What you have to do - For every record beneath this instruction, give an exact repetition, omitting images.

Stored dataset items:
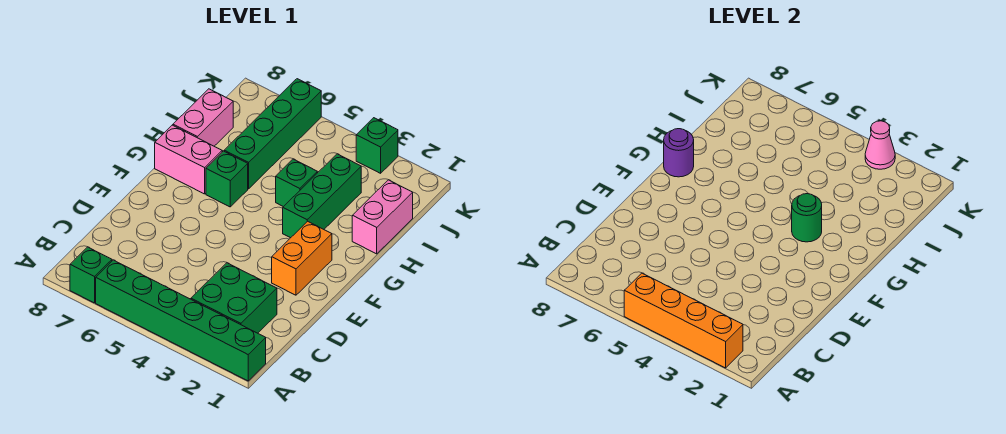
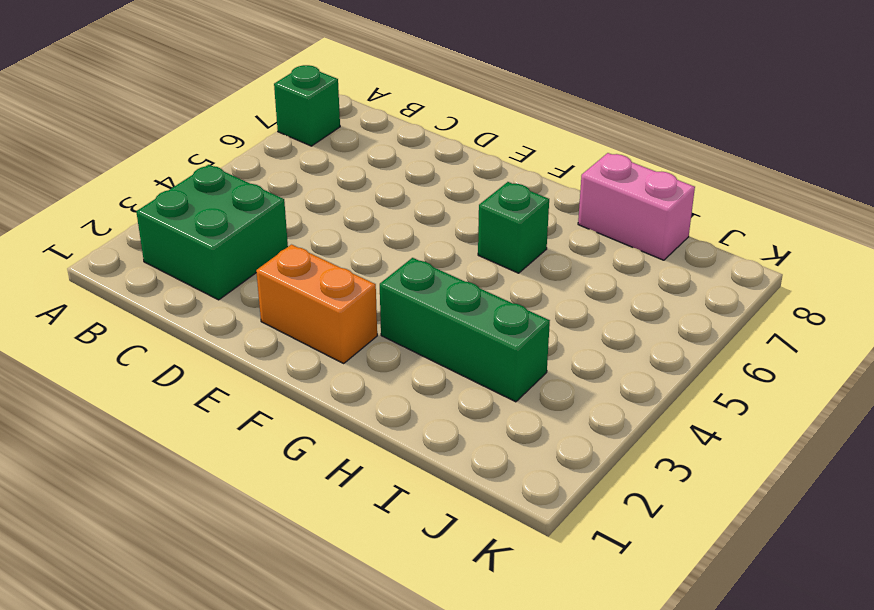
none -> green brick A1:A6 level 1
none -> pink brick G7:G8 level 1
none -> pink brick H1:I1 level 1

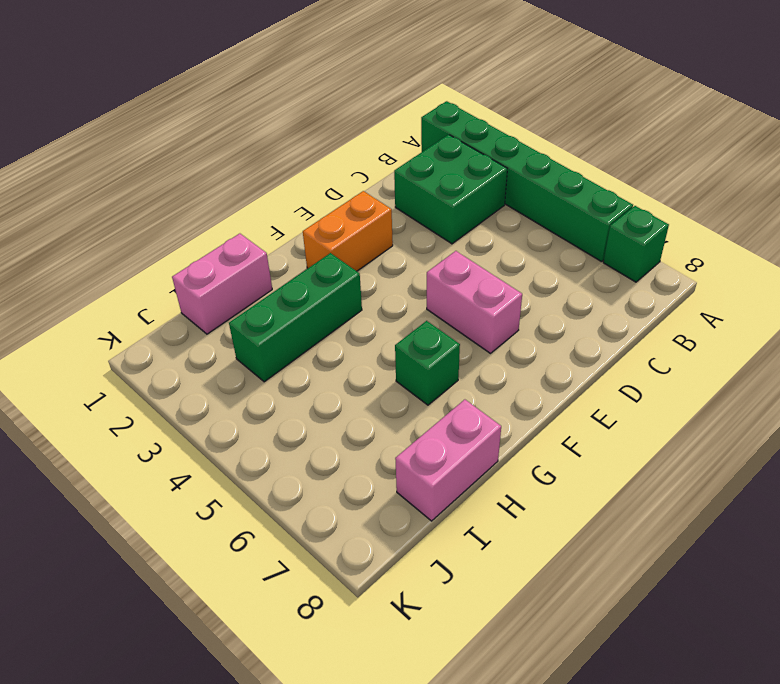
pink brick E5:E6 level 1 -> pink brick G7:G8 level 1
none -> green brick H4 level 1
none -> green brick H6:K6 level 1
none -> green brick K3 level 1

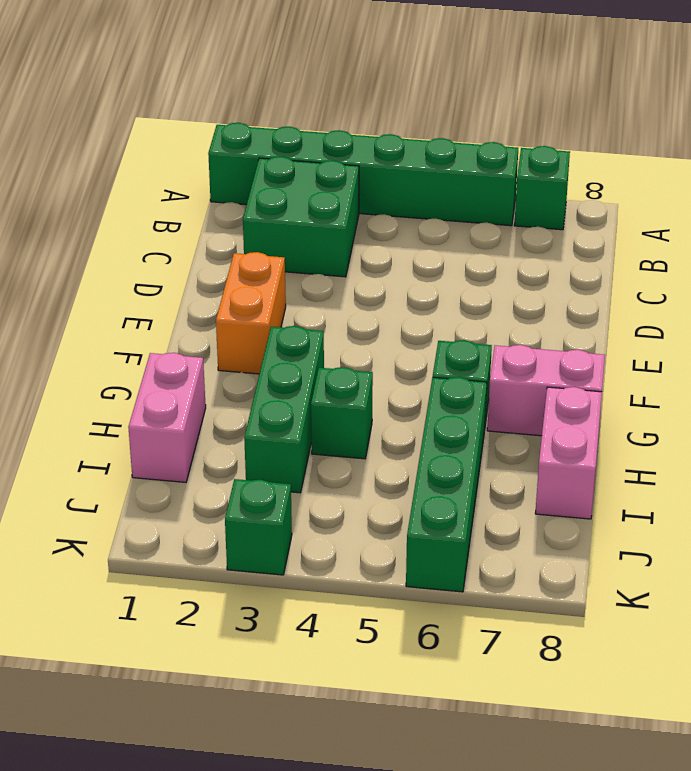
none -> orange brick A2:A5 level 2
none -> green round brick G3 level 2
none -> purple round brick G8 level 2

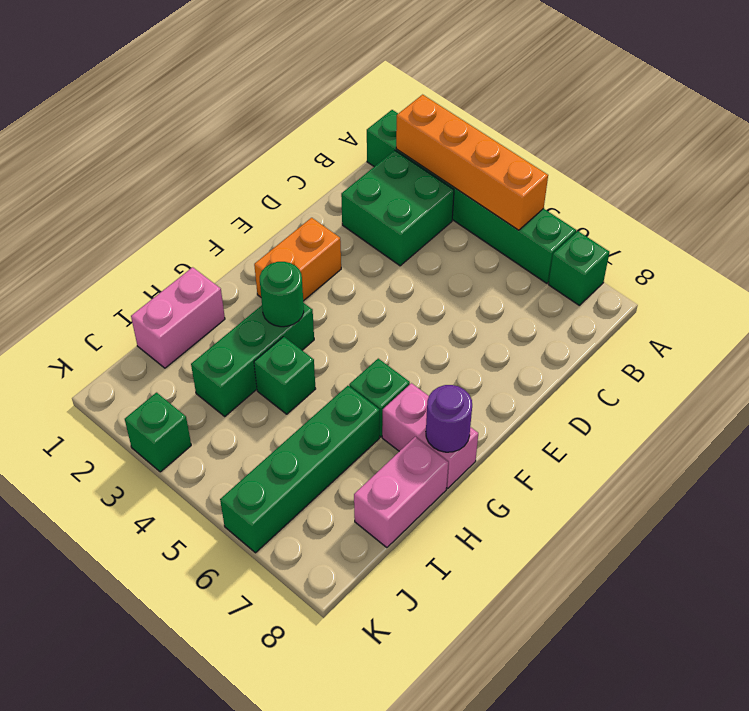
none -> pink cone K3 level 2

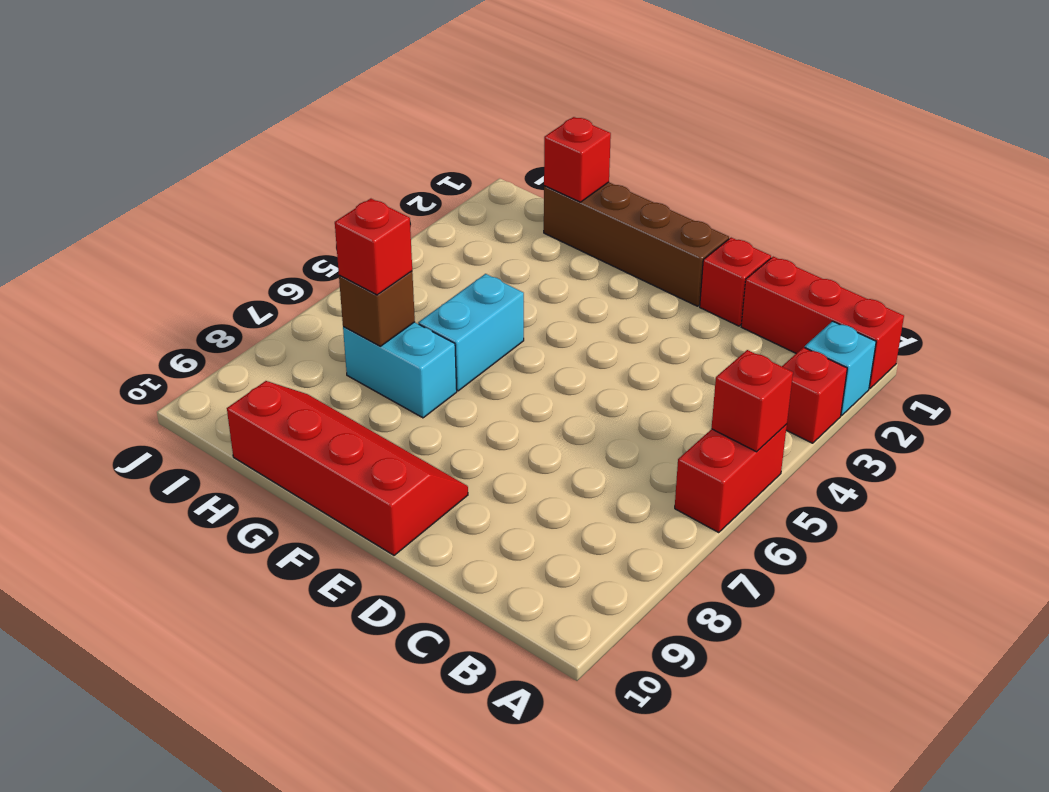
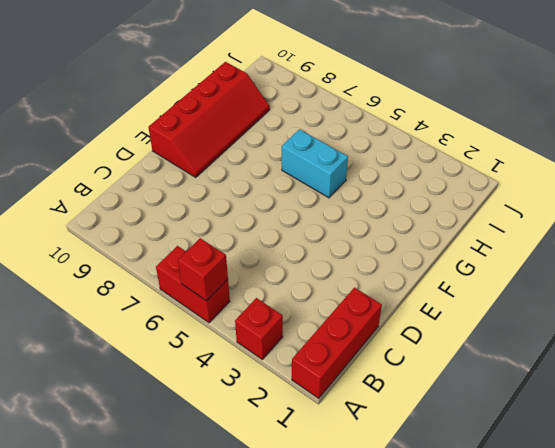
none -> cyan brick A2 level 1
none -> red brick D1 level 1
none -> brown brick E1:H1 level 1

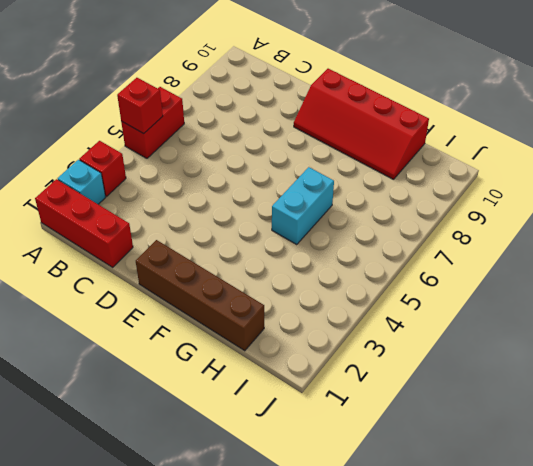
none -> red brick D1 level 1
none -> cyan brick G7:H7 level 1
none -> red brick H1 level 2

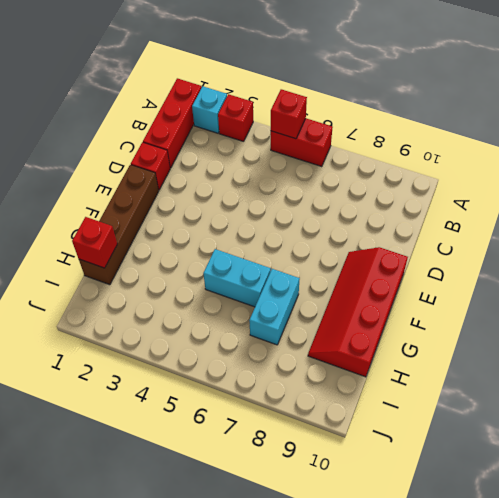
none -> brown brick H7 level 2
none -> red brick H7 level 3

Solved problem -
none -> green brick A1:A6 level 1
none -> pink brick G7:G8 level 1
none -> pink brick H1:I1 level 1

pink brick E5:E6 level 1 -> pink brick G7:G8 level 1
none -> green brick H4 level 1
none -> green brick H6:K6 level 1
none -> green brick K3 level 1

none -> orange brick A2:A5 level 2
none -> green round brick G3 level 2
none -> purple round brick G8 level 2

none -> pink cone K3 level 2

none -> cyan brick A2 level 1
none -> red brick D1 level 1
none -> brown brick E1:H1 level 1

none -> red brick D1 level 1
none -> cyan brick G7:H7 level 1
none -> red brick H1 level 2

none -> brown brick H7 level 2
none -> red brick H7 level 3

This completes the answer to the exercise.